[EXTRACTED ENTRIES]

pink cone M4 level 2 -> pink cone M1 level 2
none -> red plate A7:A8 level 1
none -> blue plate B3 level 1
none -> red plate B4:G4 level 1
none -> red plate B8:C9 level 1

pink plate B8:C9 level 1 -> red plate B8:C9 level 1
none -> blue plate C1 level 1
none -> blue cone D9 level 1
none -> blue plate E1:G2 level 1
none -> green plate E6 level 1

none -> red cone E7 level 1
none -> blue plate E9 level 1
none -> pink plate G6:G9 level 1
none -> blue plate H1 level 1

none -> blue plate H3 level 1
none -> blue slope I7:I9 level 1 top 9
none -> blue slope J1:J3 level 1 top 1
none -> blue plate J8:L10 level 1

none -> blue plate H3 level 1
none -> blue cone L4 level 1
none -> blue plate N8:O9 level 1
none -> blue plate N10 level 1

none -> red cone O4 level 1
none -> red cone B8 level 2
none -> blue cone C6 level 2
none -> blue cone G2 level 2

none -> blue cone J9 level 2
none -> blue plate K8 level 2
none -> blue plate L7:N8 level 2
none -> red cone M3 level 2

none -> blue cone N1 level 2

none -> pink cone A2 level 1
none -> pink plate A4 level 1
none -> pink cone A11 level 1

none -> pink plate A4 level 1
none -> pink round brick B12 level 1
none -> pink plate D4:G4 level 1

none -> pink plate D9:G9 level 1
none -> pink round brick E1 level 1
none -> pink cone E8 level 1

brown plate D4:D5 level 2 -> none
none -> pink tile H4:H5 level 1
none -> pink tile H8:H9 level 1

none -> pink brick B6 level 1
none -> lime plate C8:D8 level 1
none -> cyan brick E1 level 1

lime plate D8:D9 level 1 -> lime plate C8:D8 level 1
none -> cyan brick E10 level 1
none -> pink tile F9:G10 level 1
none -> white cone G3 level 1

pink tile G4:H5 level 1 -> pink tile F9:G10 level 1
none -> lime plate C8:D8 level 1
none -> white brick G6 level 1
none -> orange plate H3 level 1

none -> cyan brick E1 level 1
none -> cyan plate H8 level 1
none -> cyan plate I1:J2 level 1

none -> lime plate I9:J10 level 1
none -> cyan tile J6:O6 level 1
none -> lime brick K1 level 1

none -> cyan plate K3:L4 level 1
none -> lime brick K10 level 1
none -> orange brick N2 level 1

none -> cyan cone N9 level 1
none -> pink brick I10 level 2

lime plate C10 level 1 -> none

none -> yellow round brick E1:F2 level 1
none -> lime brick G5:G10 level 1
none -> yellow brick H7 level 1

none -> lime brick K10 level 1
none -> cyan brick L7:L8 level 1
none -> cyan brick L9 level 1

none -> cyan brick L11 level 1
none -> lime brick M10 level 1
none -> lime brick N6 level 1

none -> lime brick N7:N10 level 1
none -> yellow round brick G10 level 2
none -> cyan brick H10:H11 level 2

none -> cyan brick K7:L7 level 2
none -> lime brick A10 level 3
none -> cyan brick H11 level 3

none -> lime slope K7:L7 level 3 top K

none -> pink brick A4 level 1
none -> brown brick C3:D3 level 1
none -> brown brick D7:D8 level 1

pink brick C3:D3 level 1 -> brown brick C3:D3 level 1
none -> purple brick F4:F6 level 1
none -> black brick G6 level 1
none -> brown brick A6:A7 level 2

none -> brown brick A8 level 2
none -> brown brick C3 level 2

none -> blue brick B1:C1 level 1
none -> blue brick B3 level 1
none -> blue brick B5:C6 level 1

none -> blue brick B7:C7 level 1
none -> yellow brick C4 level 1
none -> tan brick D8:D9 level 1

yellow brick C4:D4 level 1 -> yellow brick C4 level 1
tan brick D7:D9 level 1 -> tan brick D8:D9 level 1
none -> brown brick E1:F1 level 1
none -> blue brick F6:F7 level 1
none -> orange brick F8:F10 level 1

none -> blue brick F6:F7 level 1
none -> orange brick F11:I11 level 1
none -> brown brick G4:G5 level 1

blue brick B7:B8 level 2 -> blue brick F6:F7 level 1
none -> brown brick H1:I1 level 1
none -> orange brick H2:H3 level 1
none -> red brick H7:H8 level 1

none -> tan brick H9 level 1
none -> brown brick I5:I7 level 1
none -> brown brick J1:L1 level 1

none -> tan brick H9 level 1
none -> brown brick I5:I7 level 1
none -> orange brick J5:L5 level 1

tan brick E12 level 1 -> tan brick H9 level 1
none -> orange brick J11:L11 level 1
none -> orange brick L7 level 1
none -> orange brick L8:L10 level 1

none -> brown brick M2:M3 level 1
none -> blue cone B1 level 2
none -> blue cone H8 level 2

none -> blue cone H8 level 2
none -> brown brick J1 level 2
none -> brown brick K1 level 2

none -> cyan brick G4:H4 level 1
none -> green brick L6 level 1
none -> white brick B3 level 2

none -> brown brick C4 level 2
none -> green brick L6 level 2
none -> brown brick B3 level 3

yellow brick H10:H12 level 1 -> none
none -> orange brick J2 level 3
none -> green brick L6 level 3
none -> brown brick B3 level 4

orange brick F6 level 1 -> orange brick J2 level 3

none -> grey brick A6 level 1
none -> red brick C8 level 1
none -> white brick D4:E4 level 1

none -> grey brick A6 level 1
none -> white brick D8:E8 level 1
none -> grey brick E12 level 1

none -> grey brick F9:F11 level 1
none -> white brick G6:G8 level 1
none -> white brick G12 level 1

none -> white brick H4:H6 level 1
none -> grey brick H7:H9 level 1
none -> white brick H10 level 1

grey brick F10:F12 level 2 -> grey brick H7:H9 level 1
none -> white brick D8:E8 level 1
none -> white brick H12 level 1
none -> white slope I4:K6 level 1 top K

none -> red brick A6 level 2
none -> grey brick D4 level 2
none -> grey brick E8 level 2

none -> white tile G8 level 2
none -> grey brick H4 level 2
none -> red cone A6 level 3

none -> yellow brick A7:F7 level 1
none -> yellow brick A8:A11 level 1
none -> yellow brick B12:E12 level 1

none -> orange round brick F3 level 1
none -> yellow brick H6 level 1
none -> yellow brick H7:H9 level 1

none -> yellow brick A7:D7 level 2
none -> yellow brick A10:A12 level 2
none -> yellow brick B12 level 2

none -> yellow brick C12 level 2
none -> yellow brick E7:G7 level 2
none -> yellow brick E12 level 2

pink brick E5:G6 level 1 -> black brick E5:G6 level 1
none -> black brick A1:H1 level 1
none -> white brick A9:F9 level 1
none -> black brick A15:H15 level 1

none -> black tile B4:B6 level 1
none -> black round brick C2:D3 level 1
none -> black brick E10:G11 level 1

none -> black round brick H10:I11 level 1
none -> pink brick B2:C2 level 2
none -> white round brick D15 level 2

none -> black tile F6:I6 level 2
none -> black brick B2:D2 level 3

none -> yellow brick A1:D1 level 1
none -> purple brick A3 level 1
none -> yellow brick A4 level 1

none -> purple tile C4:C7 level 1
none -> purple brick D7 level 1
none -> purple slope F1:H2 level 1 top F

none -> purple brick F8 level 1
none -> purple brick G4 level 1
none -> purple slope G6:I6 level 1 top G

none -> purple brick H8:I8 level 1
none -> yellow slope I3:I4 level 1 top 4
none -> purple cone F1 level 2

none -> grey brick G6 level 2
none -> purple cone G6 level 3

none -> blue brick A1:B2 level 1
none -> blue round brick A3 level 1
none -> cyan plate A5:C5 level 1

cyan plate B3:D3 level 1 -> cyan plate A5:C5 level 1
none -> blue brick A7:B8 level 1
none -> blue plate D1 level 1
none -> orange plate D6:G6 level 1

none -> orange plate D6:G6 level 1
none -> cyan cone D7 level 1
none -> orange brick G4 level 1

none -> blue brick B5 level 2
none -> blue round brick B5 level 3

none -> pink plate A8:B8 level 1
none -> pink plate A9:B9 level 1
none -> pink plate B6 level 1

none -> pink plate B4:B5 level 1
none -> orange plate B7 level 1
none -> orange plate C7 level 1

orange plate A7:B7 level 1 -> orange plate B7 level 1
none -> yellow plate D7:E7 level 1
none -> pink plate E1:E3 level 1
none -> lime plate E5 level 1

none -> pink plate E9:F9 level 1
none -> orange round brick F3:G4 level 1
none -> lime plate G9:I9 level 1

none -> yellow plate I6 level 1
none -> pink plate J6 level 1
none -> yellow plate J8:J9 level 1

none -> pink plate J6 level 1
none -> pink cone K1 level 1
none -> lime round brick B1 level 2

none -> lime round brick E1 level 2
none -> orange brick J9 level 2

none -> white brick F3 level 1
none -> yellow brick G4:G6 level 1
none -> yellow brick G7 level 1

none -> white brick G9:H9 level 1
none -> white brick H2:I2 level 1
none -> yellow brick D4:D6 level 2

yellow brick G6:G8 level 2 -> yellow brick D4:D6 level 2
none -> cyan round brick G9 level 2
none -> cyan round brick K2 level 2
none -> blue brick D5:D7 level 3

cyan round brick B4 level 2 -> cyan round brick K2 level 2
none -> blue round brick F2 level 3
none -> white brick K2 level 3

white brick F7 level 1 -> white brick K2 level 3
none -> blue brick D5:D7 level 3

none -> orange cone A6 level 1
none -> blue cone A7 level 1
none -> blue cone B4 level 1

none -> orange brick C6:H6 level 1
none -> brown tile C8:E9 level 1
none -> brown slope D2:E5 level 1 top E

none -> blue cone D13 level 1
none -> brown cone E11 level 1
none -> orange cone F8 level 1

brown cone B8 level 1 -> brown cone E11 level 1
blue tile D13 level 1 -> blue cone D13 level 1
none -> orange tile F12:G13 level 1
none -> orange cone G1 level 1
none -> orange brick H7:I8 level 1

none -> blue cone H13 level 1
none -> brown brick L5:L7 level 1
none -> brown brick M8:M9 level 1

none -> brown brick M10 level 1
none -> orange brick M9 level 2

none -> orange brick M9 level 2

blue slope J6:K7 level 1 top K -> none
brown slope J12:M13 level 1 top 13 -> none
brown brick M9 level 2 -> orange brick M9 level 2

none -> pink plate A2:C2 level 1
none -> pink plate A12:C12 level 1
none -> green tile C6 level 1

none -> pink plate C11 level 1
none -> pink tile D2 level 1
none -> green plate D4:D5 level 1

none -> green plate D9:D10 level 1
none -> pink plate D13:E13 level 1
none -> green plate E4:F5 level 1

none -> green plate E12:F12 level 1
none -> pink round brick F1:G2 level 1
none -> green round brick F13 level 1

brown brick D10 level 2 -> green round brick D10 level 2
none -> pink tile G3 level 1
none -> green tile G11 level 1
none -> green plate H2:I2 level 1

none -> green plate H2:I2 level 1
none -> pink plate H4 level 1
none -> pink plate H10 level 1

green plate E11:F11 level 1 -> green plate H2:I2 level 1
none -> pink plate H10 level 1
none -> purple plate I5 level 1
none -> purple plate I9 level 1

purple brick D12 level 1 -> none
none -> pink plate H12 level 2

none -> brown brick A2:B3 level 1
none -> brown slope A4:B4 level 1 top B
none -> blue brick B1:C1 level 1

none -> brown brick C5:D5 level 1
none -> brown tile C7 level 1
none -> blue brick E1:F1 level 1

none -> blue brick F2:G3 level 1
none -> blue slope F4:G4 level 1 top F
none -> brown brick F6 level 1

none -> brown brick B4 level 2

[/EXTRACTED ENTRIES]

- **EXERCISE OBJECTIVE**
Report the number of lines in the records that include the string "black", and write no other words.

- **SOLUTION**
10